● **Directions**: Using the entries below, write out the line with "U2 pin in-: N9 -> -9V", the line with "BT1: 9V (plus DGND, minus", and every line in between, exactly as each is written.

● **Extracted records**:
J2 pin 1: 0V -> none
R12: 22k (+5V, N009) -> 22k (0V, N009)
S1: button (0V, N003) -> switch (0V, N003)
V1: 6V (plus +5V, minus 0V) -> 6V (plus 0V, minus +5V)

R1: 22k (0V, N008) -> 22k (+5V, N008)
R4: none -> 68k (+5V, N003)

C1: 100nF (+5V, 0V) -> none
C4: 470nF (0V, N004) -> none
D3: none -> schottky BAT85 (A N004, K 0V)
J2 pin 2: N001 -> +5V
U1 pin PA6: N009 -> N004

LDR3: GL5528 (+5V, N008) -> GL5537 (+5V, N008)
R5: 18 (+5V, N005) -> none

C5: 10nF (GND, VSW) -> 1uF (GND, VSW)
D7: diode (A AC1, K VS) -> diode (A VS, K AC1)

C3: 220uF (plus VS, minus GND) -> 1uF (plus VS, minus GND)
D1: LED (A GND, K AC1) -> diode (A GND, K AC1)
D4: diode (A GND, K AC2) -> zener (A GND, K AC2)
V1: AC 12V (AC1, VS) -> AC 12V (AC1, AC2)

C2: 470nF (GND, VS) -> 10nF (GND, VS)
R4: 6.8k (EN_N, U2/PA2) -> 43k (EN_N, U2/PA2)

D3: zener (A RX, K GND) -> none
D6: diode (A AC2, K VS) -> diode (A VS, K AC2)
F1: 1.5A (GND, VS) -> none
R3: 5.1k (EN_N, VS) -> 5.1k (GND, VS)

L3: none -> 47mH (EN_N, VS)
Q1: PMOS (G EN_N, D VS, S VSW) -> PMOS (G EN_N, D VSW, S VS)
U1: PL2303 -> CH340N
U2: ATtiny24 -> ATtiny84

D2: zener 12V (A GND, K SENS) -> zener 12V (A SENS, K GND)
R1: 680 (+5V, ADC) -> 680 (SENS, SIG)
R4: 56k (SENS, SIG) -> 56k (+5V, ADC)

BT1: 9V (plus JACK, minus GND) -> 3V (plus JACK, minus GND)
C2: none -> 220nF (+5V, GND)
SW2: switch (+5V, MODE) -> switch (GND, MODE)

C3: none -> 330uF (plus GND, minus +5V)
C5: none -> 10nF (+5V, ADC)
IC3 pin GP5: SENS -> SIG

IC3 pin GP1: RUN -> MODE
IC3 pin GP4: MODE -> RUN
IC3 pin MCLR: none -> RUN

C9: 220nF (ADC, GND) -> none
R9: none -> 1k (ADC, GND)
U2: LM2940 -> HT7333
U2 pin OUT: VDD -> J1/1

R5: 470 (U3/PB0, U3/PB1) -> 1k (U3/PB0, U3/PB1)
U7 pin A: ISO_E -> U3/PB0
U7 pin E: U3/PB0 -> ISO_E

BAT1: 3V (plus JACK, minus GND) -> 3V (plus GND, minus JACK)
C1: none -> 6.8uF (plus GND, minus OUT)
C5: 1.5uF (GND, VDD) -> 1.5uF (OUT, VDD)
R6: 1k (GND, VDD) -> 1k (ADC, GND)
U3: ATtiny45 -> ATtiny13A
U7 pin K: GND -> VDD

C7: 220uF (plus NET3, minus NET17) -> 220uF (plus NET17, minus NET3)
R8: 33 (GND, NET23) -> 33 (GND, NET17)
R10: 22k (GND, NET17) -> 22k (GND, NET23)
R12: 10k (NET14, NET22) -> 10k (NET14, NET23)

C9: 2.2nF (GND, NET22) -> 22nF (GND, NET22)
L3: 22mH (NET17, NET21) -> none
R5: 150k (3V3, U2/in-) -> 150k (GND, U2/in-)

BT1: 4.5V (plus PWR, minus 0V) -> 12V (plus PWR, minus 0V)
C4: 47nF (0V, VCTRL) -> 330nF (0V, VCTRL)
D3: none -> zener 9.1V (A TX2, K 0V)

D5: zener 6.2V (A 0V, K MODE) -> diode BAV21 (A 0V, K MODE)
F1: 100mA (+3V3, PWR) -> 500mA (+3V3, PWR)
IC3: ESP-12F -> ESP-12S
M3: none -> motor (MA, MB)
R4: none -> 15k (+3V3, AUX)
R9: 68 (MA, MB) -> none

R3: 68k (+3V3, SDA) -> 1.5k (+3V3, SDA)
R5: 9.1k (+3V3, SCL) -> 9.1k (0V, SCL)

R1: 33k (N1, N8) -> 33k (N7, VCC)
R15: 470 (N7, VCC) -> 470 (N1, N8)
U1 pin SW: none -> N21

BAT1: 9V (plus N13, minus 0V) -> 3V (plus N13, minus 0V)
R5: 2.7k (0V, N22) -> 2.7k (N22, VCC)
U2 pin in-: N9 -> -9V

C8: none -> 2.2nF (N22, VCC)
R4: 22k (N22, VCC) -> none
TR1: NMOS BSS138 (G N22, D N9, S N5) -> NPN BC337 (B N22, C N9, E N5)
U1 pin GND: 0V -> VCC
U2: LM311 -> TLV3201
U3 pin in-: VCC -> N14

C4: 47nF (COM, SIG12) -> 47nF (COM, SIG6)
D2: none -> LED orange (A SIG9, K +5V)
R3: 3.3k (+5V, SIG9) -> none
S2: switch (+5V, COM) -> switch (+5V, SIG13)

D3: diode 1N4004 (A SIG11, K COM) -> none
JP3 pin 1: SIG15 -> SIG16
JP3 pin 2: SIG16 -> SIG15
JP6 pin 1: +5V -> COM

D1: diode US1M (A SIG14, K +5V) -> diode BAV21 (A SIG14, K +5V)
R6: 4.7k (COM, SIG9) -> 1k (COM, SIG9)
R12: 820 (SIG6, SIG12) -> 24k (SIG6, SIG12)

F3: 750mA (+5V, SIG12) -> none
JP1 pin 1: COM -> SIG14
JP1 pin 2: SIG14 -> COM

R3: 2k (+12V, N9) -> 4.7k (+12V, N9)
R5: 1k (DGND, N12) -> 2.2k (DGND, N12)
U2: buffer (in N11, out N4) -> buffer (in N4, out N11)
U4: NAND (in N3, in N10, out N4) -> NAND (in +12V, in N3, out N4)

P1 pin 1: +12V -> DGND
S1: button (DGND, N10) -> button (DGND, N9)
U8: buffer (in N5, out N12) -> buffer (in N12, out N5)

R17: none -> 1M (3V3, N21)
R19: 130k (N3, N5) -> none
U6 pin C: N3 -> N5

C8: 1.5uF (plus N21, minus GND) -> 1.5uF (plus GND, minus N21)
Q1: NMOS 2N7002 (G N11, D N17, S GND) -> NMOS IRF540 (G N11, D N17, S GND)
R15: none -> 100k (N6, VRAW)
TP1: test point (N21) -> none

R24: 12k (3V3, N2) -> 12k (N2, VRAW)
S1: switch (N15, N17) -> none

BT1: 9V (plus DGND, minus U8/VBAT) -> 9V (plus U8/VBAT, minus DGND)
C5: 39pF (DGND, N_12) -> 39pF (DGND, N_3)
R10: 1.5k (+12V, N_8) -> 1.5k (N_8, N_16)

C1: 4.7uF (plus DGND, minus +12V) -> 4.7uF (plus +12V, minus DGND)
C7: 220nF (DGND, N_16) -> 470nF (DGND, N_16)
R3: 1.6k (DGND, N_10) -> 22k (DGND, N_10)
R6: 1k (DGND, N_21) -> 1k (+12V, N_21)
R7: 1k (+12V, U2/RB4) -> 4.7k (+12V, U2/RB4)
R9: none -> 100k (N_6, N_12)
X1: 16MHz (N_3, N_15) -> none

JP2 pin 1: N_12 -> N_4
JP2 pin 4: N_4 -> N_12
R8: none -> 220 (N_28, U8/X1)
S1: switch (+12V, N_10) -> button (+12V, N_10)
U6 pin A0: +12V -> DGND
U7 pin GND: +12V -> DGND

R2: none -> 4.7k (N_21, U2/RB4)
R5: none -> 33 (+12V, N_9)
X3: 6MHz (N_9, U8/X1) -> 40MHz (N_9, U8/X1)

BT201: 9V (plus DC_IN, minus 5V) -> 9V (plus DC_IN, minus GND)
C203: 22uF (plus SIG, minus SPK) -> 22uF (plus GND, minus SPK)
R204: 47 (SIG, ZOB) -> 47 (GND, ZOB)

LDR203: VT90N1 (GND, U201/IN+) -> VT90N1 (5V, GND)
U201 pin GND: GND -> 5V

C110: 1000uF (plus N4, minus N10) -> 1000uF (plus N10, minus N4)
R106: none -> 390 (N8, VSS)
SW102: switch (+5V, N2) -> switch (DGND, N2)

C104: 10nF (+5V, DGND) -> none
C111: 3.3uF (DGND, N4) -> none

● **Your response**:
U2 pin in-: N9 -> -9V

C8: none -> 2.2nF (N22, VCC)
R4: 22k (N22, VCC) -> none
TR1: NMOS BSS138 (G N22, D N9, S N5) -> NPN BC337 (B N22, C N9, E N5)
U1 pin GND: 0V -> VCC
U2: LM311 -> TLV3201
U3 pin in-: VCC -> N14

C4: 47nF (COM, SIG12) -> 47nF (COM, SIG6)
D2: none -> LED orange (A SIG9, K +5V)
R3: 3.3k (+5V, SIG9) -> none
S2: switch (+5V, COM) -> switch (+5V, SIG13)

D3: diode 1N4004 (A SIG11, K COM) -> none
JP3 pin 1: SIG15 -> SIG16
JP3 pin 2: SIG16 -> SIG15
JP6 pin 1: +5V -> COM

D1: diode US1M (A SIG14, K +5V) -> diode BAV21 (A SIG14, K +5V)
R6: 4.7k (COM, SIG9) -> 1k (COM, SIG9)
R12: 820 (SIG6, SIG12) -> 24k (SIG6, SIG12)

F3: 750mA (+5V, SIG12) -> none
JP1 pin 1: COM -> SIG14
JP1 pin 2: SIG14 -> COM

R3: 2k (+12V, N9) -> 4.7k (+12V, N9)
R5: 1k (DGND, N12) -> 2.2k (DGND, N12)
U2: buffer (in N11, out N4) -> buffer (in N4, out N11)
U4: NAND (in N3, in N10, out N4) -> NAND (in +12V, in N3, out N4)

P1 pin 1: +12V -> DGND
S1: button (DGND, N10) -> button (DGND, N9)
U8: buffer (in N5, out N12) -> buffer (in N12, out N5)

R17: none -> 1M (3V3, N21)
R19: 130k (N3, N5) -> none
U6 pin C: N3 -> N5

C8: 1.5uF (plus N21, minus GND) -> 1.5uF (plus GND, minus N21)
Q1: NMOS 2N7002 (G N11, D N17, S GND) -> NMOS IRF540 (G N11, D N17, S GND)
R15: none -> 100k (N6, VRAW)
TP1: test point (N21) -> none

R24: 12k (3V3, N2) -> 12k (N2, VRAW)
S1: switch (N15, N17) -> none

BT1: 9V (plus DGND, minus U8/VBAT) -> 9V (plus U8/VBAT, minus DGND)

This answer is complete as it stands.